Brief: Please restate each entry exactly, without skipping any.

Given data:
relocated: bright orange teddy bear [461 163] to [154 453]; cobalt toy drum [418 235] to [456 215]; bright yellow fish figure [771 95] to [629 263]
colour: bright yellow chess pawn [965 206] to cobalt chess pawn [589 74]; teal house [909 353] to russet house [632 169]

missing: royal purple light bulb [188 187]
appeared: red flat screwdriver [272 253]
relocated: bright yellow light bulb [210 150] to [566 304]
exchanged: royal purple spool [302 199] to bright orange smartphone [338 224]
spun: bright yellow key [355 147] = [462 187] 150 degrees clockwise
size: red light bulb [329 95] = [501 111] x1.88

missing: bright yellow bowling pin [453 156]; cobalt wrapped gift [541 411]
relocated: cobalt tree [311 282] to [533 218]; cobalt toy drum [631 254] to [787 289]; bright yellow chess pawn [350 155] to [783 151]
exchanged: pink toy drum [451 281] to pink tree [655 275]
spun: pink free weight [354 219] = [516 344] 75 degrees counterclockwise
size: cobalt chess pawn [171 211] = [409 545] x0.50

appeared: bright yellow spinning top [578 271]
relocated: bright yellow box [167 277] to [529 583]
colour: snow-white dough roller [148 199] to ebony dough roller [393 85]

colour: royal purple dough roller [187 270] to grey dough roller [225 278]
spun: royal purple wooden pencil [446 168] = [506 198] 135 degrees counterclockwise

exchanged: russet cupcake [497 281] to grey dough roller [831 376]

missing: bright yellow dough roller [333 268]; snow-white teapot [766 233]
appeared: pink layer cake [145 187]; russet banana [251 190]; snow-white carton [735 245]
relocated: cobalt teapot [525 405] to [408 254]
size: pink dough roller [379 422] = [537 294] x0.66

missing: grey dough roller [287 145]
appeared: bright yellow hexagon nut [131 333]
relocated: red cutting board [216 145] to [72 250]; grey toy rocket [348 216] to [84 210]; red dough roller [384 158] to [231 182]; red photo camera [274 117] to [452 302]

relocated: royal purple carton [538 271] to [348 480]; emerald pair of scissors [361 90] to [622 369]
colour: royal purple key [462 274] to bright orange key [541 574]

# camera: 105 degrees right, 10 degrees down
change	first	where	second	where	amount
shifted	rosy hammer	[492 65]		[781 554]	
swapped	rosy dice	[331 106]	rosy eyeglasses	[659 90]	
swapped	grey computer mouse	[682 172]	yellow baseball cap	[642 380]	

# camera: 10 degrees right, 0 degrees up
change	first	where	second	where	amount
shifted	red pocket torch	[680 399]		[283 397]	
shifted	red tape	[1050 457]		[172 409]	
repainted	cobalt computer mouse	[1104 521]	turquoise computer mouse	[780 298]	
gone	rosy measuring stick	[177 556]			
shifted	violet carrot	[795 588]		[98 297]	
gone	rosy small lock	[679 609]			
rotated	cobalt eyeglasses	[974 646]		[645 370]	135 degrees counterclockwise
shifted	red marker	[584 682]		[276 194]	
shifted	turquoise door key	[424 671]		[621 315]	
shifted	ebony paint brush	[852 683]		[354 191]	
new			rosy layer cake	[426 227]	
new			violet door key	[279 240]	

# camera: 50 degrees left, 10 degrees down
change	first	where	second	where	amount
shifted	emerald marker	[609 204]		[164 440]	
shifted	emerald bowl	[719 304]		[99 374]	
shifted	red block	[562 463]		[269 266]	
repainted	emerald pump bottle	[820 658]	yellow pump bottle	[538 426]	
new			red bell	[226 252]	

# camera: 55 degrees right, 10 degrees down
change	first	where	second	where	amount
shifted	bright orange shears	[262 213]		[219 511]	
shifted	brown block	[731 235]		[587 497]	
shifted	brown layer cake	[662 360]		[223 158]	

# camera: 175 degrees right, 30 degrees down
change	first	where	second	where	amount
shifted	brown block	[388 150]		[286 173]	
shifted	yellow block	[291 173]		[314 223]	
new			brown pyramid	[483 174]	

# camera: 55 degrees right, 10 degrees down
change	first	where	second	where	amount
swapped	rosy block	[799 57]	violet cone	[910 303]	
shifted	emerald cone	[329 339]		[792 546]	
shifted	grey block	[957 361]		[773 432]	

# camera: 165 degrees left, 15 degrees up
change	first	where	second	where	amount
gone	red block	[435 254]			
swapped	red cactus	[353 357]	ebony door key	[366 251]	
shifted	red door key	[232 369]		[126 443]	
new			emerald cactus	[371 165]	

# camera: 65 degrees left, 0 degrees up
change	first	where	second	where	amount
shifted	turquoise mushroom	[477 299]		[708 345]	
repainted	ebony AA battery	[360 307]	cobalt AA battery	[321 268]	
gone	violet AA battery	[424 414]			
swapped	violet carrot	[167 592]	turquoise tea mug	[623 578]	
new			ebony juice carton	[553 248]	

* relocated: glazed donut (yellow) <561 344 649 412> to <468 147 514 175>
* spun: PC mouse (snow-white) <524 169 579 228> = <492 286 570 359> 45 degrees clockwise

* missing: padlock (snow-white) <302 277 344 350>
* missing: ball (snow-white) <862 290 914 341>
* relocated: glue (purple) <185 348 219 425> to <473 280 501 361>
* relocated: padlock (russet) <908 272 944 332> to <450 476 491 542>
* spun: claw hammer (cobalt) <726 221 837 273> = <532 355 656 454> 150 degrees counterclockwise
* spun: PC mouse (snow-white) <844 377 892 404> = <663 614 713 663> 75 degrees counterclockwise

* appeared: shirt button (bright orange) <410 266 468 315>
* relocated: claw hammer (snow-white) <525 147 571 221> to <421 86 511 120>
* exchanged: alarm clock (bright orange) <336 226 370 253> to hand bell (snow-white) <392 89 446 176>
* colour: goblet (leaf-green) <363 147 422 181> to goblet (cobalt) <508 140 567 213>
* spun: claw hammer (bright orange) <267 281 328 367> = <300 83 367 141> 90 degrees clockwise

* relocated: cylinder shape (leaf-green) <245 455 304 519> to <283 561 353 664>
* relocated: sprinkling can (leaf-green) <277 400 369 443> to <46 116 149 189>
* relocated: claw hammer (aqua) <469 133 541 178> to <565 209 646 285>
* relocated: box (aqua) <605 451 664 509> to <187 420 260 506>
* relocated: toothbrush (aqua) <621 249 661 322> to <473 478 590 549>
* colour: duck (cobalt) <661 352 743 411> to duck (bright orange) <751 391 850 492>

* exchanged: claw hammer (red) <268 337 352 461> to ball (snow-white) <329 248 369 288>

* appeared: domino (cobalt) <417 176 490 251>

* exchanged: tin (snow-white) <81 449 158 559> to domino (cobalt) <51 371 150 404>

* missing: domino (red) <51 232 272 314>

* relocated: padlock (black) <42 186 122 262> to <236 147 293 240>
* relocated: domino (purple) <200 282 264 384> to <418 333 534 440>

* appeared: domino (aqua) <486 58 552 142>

Solution for this task:
relocated: bright orange teddy bear [461 163] to [154 453]; cobalt toy drum [418 235] to [456 215]; bright yellow fish figure [771 95] to [629 263]
colour: bright yellow chess pawn [965 206] to cobalt chess pawn [589 74]; teal house [909 353] to russet house [632 169]

missing: royal purple light bulb [188 187]
appeared: red flat screwdriver [272 253]
relocated: bright yellow light bulb [210 150] to [566 304]
exchanged: royal purple spool [302 199] to bright orange smartphone [338 224]
spun: bright yellow key [355 147] = [462 187] 150 degrees clockwise
size: red light bulb [329 95] = [501 111] x1.88

missing: bright yellow bowling pin [453 156]; cobalt wrapped gift [541 411]
relocated: cobalt tree [311 282] to [533 218]; cobalt toy drum [631 254] to [787 289]; bright yellow chess pawn [350 155] to [783 151]
exchanged: pink toy drum [451 281] to pink tree [655 275]
spun: pink free weight [354 219] = [516 344] 75 degrees counterclockwise
size: cobalt chess pawn [171 211] = [409 545] x0.50

appeared: bright yellow spinning top [578 271]
relocated: bright yellow box [167 277] to [529 583]
colour: snow-white dough roller [148 199] to ebony dough roller [393 85]

colour: royal purple dough roller [187 270] to grey dough roller [225 278]
spun: royal purple wooden pencil [446 168] = [506 198] 135 degrees counterclockwise

exchanged: russet cupcake [497 281] to grey dough roller [831 376]

missing: bright yellow dough roller [333 268]; snow-white teapot [766 233]
appeared: pink layer cake [145 187]; russet banana [251 190]; snow-white carton [735 245]
relocated: cobalt teapot [525 405] to [408 254]
size: pink dough roller [379 422] = [537 294] x0.66

missing: grey dough roller [287 145]
appeared: bright yellow hexagon nut [131 333]
relocated: red cutting board [216 145] to [72 250]; grey toy rocket [348 216] to [84 210]; red dough roller [384 158] to [231 182]; red photo camera [274 117] to [452 302]

relocated: royal purple carton [538 271] to [348 480]; emerald pair of scissors [361 90] to [622 369]
colour: royal purple key [462 274] to bright orange key [541 574]

# camera: 105 degrees right, 10 degrees down
change	first	where	second	where	amount
shifted	rosy hammer	[492 65]		[781 554]	
swapped	rosy dice	[331 106]	rosy eyeglasses	[659 90]	
swapped	grey computer mouse	[682 172]	yellow baseball cap	[642 380]	

# camera: 10 degrees right, 0 degrees up
change	first	where	second	where	amount
shifted	red pocket torch	[680 399]		[283 397]	
shifted	red tape	[1050 457]		[172 409]	
repainted	cobalt computer mouse	[1104 521]	turquoise computer mouse	[780 298]	
gone	rosy measuring stick	[177 556]			
shifted	violet carrot	[795 588]		[98 297]	
gone	rosy small lock	[679 609]			
rotated	cobalt eyeglasses	[974 646]		[645 370]	135 degrees counterclockwise
shifted	red marker	[584 682]		[276 194]	
shifted	turquoise door key	[424 671]		[621 315]	
shifted	ebony paint brush	[852 683]		[354 191]	
new			rosy layer cake	[426 227]	
new			violet door key	[279 240]	

# camera: 50 degrees left, 10 degrees down
change	first	where	second	where	amount
shifted	emerald marker	[609 204]		[164 440]	
shifted	emerald bowl	[719 304]		[99 374]	
shifted	red block	[562 463]		[269 266]	
repainted	emerald pump bottle	[820 658]	yellow pump bottle	[538 426]	
new			red bell	[226 252]	

# camera: 55 degrees right, 10 degrees down
change	first	where	second	where	amount
shifted	bright orange shears	[262 213]		[219 511]	
shifted	brown block	[731 235]		[587 497]	
shifted	brown layer cake	[662 360]		[223 158]	

# camera: 175 degrees right, 30 degrees down
change	first	where	second	where	amount
shifted	brown block	[388 150]		[286 173]	
shifted	yellow block	[291 173]		[314 223]	
new			brown pyramid	[483 174]	

# camera: 55 degrees right, 10 degrees down
change	first	where	second	where	amount
swapped	rosy block	[799 57]	violet cone	[910 303]	
shifted	emerald cone	[329 339]		[792 546]	
shifted	grey block	[957 361]		[773 432]	

# camera: 165 degrees left, 15 degrees up
change	first	where	second	where	amount
gone	red block	[435 254]			
swapped	red cactus	[353 357]	ebony door key	[366 251]	
shifted	red door key	[232 369]		[126 443]	
new			emerald cactus	[371 165]	

# camera: 65 degrees left, 0 degrees up
change	first	where	second	where	amount
shifted	turquoise mushroom	[477 299]		[708 345]	
repainted	ebony AA battery	[360 307]	cobalt AA battery	[321 268]	
gone	violet AA battery	[424 414]			
swapped	violet carrot	[167 592]	turquoise tea mug	[623 578]	
new			ebony juice carton	[553 248]	

* relocated: glazed donut (yellow) <561 344 649 412> to <468 147 514 175>
* spun: PC mouse (snow-white) <524 169 579 228> = <492 286 570 359> 45 degrees clockwise

* missing: padlock (snow-white) <302 277 344 350>
* missing: ball (snow-white) <862 290 914 341>
* relocated: glue (purple) <185 348 219 425> to <473 280 501 361>
* relocated: padlock (russet) <908 272 944 332> to <450 476 491 542>
* spun: claw hammer (cobalt) <726 221 837 273> = <532 355 656 454> 150 degrees counterclockwise
* spun: PC mouse (snow-white) <844 377 892 404> = <663 614 713 663> 75 degrees counterclockwise

* appeared: shirt button (bright orange) <410 266 468 315>
* relocated: claw hammer (snow-white) <525 147 571 221> to <421 86 511 120>
* exchanged: alarm clock (bright orange) <336 226 370 253> to hand bell (snow-white) <392 89 446 176>
* colour: goblet (leaf-green) <363 147 422 181> to goblet (cobalt) <508 140 567 213>
* spun: claw hammer (bright orange) <267 281 328 367> = <300 83 367 141> 90 degrees clockwise

* relocated: cylinder shape (leaf-green) <245 455 304 519> to <283 561 353 664>
* relocated: sprinkling can (leaf-green) <277 400 369 443> to <46 116 149 189>
* relocated: claw hammer (aqua) <469 133 541 178> to <565 209 646 285>
* relocated: box (aqua) <605 451 664 509> to <187 420 260 506>
* relocated: toothbrush (aqua) <621 249 661 322> to <473 478 590 549>
* colour: duck (cobalt) <661 352 743 411> to duck (bright orange) <751 391 850 492>

* exchanged: claw hammer (red) <268 337 352 461> to ball (snow-white) <329 248 369 288>

* appeared: domino (cobalt) <417 176 490 251>

* exchanged: tin (snow-white) <81 449 158 559> to domino (cobalt) <51 371 150 404>

* missing: domino (red) <51 232 272 314>

* relocated: padlock (black) <42 186 122 262> to <236 147 293 240>
* relocated: domino (purple) <200 282 264 384> to <418 333 534 440>

* appeared: domino (aqua) <486 58 552 142>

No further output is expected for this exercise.